WHAT YOU NEED TO DO:
Starting at the first line of the records below, reproduce every line up to and including the line with "black tape [590,378,769,548]", but leave out all pictures.

[Object correspondence data]
========================================================================

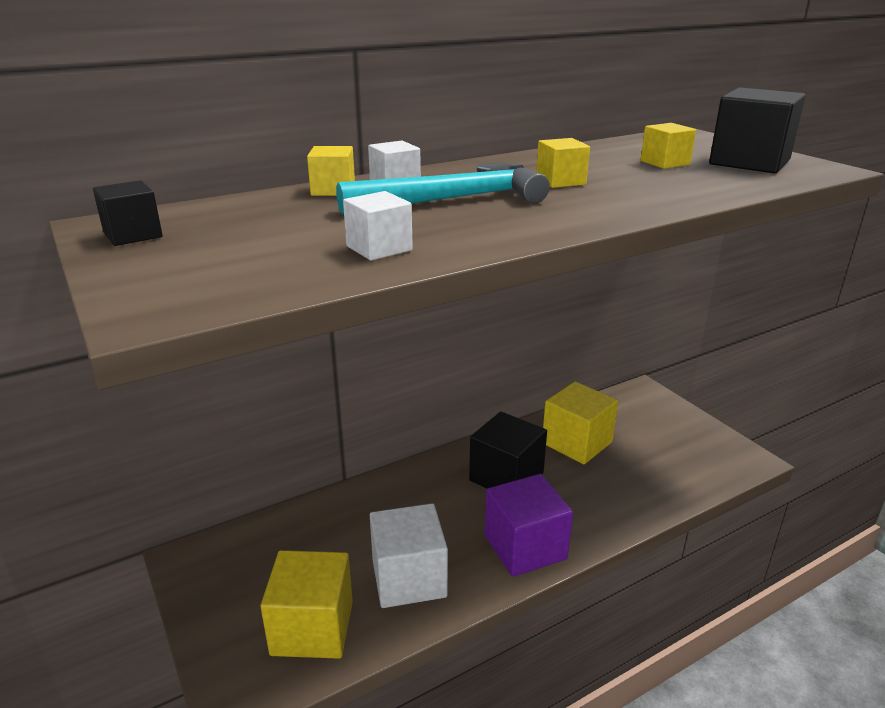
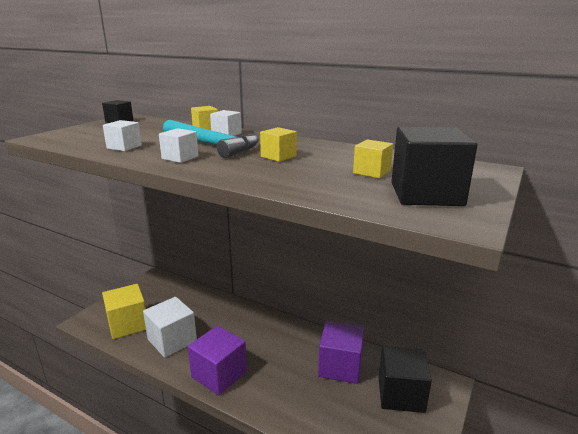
camera: 60 degrees right, 5 degrees down
black cube [469,412,547,489] -> black cube moved to [379,346,432,413]
yellow cube [543,382,618,464] -> purple cube [318,321,364,384]
none -> white cube [159,128,199,163]

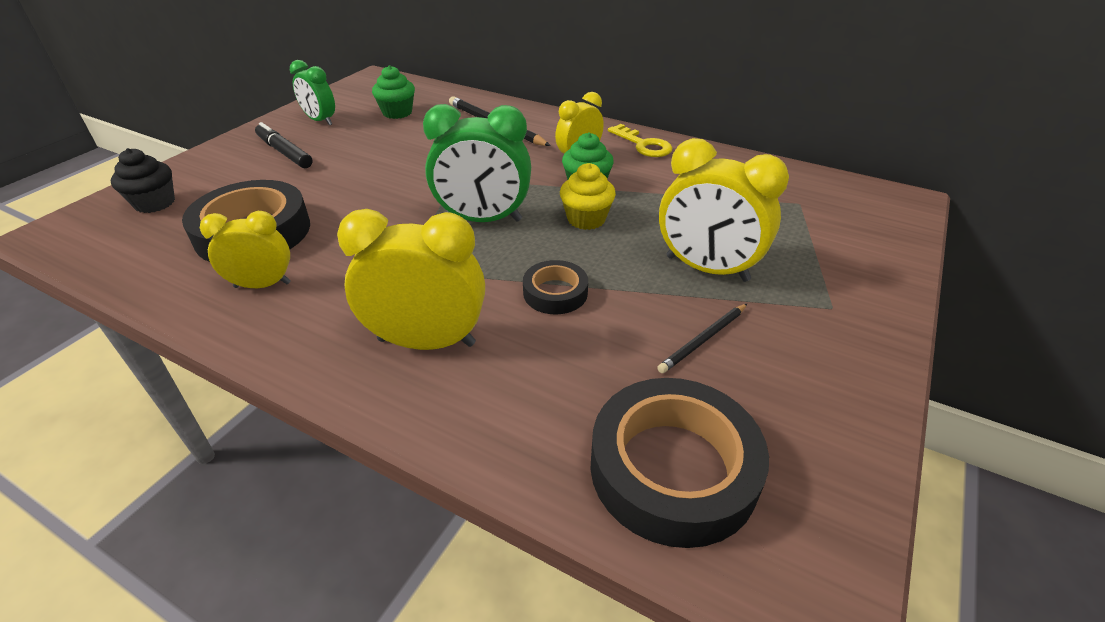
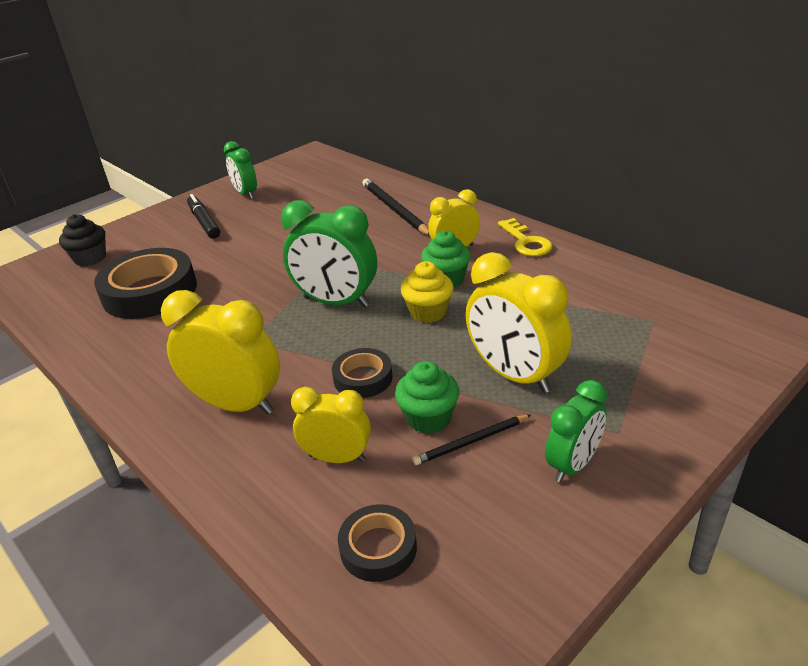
camera: 20 degrees right, 5 degrees down
yellow clock [200,211,291,288] -> yellow clock moved to [291,387,371,463]
green cupcake [372,65,415,119] -> green cupcake moved to [395,361,459,434]
black tape [590,378,769,548] -> black tape [338,504,417,582], size x0.52
none -> green clock [545,380,607,483]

========================================================================

EXERCISE OUTPUT:
camera: 60 degrees right, 5 degrees down
black cube [469,412,547,489] -> black cube moved to [379,346,432,413]
yellow cube [543,382,618,464] -> purple cube [318,321,364,384]
none -> white cube [159,128,199,163]

camera: 20 degrees right, 5 degrees down
yellow clock [200,211,291,288] -> yellow clock moved to [291,387,371,463]
green cupcake [372,65,415,119] -> green cupcake moved to [395,361,459,434]
black tape [590,378,769,548] -> black tape [338,504,417,582], size x0.52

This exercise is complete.